Task data START

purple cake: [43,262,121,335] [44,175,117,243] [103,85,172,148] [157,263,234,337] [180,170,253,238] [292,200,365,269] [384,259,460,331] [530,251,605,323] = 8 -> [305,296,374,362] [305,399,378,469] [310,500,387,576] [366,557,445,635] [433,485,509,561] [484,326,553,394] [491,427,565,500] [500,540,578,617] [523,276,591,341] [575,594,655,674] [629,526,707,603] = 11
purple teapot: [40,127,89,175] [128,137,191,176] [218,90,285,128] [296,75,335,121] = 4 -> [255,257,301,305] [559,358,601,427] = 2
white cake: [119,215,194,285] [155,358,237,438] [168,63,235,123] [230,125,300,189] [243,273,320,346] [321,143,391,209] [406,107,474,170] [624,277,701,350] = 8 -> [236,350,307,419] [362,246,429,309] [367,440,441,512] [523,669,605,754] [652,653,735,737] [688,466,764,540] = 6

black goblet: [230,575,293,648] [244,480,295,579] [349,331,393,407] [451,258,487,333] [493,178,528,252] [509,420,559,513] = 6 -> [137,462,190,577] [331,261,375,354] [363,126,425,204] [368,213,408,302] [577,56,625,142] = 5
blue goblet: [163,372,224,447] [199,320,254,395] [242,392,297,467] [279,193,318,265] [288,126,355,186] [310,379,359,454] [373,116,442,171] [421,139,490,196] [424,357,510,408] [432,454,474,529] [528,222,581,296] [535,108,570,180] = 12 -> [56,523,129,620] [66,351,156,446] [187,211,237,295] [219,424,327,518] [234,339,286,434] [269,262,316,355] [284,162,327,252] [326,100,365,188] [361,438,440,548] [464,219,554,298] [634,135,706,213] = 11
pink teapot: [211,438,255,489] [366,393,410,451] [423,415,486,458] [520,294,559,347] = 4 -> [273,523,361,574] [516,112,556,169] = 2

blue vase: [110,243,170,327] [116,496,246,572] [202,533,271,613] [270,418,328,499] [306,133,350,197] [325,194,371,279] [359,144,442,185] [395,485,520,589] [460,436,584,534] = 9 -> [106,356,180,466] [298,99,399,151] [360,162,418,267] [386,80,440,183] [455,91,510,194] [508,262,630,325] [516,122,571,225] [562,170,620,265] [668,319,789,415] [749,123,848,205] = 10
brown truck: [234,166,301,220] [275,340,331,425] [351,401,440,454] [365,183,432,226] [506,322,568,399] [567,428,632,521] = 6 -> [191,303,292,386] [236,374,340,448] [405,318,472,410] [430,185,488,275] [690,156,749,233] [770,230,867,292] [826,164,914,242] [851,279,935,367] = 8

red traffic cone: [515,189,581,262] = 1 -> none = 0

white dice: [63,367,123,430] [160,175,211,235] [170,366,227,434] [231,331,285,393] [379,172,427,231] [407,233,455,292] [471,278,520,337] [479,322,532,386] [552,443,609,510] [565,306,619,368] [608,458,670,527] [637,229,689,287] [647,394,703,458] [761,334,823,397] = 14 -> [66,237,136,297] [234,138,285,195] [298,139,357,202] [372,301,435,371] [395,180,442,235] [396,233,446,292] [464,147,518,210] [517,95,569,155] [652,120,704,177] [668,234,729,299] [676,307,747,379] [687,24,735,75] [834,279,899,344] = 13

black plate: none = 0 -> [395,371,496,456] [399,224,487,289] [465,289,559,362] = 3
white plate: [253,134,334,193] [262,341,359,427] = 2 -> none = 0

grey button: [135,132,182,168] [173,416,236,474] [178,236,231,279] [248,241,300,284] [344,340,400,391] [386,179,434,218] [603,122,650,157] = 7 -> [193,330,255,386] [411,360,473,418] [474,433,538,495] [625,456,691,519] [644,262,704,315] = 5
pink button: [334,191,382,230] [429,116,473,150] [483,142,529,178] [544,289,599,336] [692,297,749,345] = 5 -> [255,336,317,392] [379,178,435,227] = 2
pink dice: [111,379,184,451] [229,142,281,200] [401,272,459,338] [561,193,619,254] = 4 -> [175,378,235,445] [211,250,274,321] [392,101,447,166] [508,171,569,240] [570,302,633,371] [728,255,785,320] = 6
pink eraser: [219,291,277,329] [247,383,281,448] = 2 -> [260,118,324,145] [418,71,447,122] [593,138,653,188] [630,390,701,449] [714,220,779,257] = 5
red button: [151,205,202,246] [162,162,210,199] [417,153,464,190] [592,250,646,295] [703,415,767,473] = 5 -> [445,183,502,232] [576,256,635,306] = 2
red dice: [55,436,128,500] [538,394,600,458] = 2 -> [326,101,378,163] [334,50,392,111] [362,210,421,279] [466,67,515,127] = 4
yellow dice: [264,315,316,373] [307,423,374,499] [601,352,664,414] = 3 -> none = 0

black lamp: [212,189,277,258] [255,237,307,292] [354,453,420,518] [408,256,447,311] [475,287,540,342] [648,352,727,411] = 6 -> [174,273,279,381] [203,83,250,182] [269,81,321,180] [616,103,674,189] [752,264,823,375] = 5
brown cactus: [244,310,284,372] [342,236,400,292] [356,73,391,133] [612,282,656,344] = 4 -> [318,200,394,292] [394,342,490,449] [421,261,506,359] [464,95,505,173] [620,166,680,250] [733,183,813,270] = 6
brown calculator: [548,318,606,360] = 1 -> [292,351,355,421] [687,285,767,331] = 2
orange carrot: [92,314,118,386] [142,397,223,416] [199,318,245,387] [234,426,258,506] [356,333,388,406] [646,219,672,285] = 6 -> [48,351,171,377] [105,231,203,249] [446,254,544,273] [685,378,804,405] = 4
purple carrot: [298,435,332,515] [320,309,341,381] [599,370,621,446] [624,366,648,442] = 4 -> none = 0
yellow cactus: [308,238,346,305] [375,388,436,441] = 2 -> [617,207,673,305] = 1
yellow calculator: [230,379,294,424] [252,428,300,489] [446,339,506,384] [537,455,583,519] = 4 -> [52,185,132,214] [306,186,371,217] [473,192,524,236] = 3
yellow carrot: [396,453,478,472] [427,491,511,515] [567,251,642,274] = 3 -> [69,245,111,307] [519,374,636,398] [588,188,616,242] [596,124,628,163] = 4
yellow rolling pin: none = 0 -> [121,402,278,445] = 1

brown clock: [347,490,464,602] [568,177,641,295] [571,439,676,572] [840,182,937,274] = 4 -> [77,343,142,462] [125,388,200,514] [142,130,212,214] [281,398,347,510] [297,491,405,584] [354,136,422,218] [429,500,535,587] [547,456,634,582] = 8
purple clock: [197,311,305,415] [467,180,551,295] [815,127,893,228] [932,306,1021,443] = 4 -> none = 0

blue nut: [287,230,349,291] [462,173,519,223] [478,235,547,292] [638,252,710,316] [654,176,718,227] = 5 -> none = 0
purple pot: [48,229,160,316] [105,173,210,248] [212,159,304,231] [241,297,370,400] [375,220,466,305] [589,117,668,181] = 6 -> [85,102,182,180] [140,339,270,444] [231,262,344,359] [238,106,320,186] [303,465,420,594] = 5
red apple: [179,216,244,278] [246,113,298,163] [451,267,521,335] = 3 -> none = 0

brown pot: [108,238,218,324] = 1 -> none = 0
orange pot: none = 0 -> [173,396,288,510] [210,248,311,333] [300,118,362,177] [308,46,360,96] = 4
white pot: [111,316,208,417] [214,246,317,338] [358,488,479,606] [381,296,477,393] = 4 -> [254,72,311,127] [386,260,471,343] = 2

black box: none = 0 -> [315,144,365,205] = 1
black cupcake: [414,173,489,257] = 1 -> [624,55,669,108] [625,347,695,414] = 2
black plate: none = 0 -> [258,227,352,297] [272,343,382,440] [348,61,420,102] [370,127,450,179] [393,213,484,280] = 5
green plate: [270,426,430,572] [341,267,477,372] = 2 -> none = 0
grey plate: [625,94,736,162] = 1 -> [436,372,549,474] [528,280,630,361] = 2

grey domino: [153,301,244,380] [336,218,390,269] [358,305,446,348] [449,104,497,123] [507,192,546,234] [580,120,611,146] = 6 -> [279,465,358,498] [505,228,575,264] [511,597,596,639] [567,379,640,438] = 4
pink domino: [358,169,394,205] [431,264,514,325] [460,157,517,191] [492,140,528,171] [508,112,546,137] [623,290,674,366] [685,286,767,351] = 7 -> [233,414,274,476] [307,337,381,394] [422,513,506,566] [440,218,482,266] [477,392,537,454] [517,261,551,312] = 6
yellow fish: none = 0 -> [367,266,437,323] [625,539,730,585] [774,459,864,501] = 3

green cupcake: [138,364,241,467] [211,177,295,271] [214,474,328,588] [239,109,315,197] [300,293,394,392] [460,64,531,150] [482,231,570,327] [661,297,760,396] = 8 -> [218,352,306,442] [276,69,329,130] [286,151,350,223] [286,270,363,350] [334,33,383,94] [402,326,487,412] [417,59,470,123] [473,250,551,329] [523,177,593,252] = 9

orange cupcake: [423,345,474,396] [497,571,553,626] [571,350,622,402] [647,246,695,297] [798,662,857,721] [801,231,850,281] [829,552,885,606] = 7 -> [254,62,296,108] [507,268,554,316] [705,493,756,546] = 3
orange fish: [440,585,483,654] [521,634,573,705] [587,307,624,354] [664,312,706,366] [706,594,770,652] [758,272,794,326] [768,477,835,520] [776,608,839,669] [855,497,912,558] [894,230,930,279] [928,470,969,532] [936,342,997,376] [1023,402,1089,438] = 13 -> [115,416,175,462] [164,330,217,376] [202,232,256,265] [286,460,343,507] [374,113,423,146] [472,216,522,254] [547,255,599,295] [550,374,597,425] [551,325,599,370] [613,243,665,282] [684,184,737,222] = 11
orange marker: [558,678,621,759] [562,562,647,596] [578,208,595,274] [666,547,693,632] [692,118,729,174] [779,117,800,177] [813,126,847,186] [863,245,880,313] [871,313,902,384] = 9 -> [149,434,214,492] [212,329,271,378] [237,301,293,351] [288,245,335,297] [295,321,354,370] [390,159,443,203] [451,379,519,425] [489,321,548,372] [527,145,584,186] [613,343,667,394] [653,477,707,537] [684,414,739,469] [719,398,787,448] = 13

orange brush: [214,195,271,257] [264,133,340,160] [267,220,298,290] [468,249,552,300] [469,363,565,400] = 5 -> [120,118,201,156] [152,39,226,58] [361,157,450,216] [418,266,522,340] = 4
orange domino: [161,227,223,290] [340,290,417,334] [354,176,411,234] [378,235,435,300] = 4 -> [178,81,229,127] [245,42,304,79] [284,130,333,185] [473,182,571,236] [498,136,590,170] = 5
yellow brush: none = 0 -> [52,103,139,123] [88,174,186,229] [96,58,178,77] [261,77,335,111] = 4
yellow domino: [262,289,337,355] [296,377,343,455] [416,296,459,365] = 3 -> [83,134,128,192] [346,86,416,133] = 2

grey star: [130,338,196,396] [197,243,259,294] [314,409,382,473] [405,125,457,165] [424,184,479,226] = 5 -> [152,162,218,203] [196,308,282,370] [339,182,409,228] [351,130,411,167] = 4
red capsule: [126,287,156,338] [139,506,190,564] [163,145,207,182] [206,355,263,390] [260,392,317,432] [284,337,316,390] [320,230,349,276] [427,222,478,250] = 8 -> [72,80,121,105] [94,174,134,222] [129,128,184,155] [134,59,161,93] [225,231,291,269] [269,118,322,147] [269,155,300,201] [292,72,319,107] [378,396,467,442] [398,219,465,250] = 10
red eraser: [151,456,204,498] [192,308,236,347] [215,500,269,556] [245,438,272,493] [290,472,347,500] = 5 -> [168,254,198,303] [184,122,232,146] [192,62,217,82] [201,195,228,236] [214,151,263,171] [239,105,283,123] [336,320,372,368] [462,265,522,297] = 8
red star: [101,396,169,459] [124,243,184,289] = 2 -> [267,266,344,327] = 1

Task data END

◆ Work to be completed
Retype exactly the lines from the first line of the records above through the line containing "red traffic cone: [515,189,581,262]", both included, and nothing else.

◆ Reply to the task
purple cake: [43,262,121,335] [44,175,117,243] [103,85,172,148] [157,263,234,337] [180,170,253,238] [292,200,365,269] [384,259,460,331] [530,251,605,323] = 8 -> [305,296,374,362] [305,399,378,469] [310,500,387,576] [366,557,445,635] [433,485,509,561] [484,326,553,394] [491,427,565,500] [500,540,578,617] [523,276,591,341] [575,594,655,674] [629,526,707,603] = 11
purple teapot: [40,127,89,175] [128,137,191,176] [218,90,285,128] [296,75,335,121] = 4 -> [255,257,301,305] [559,358,601,427] = 2
white cake: [119,215,194,285] [155,358,237,438] [168,63,235,123] [230,125,300,189] [243,273,320,346] [321,143,391,209] [406,107,474,170] [624,277,701,350] = 8 -> [236,350,307,419] [362,246,429,309] [367,440,441,512] [523,669,605,754] [652,653,735,737] [688,466,764,540] = 6

black goblet: [230,575,293,648] [244,480,295,579] [349,331,393,407] [451,258,487,333] [493,178,528,252] [509,420,559,513] = 6 -> [137,462,190,577] [331,261,375,354] [363,126,425,204] [368,213,408,302] [577,56,625,142] = 5
blue goblet: [163,372,224,447] [199,320,254,395] [242,392,297,467] [279,193,318,265] [288,126,355,186] [310,379,359,454] [373,116,442,171] [421,139,490,196] [424,357,510,408] [432,454,474,529] [528,222,581,296] [535,108,570,180] = 12 -> [56,523,129,620] [66,351,156,446] [187,211,237,295] [219,424,327,518] [234,339,286,434] [269,262,316,355] [284,162,327,252] [326,100,365,188] [361,438,440,548] [464,219,554,298] [634,135,706,213] = 11
pink teapot: [211,438,255,489] [366,393,410,451] [423,415,486,458] [520,294,559,347] = 4 -> [273,523,361,574] [516,112,556,169] = 2

blue vase: [110,243,170,327] [116,496,246,572] [202,533,271,613] [270,418,328,499] [306,133,350,197] [325,194,371,279] [359,144,442,185] [395,485,520,589] [460,436,584,534] = 9 -> [106,356,180,466] [298,99,399,151] [360,162,418,267] [386,80,440,183] [455,91,510,194] [508,262,630,325] [516,122,571,225] [562,170,620,265] [668,319,789,415] [749,123,848,205] = 10
brown truck: [234,166,301,220] [275,340,331,425] [351,401,440,454] [365,183,432,226] [506,322,568,399] [567,428,632,521] = 6 -> [191,303,292,386] [236,374,340,448] [405,318,472,410] [430,185,488,275] [690,156,749,233] [770,230,867,292] [826,164,914,242] [851,279,935,367] = 8

red traffic cone: [515,189,581,262] = 1 -> none = 0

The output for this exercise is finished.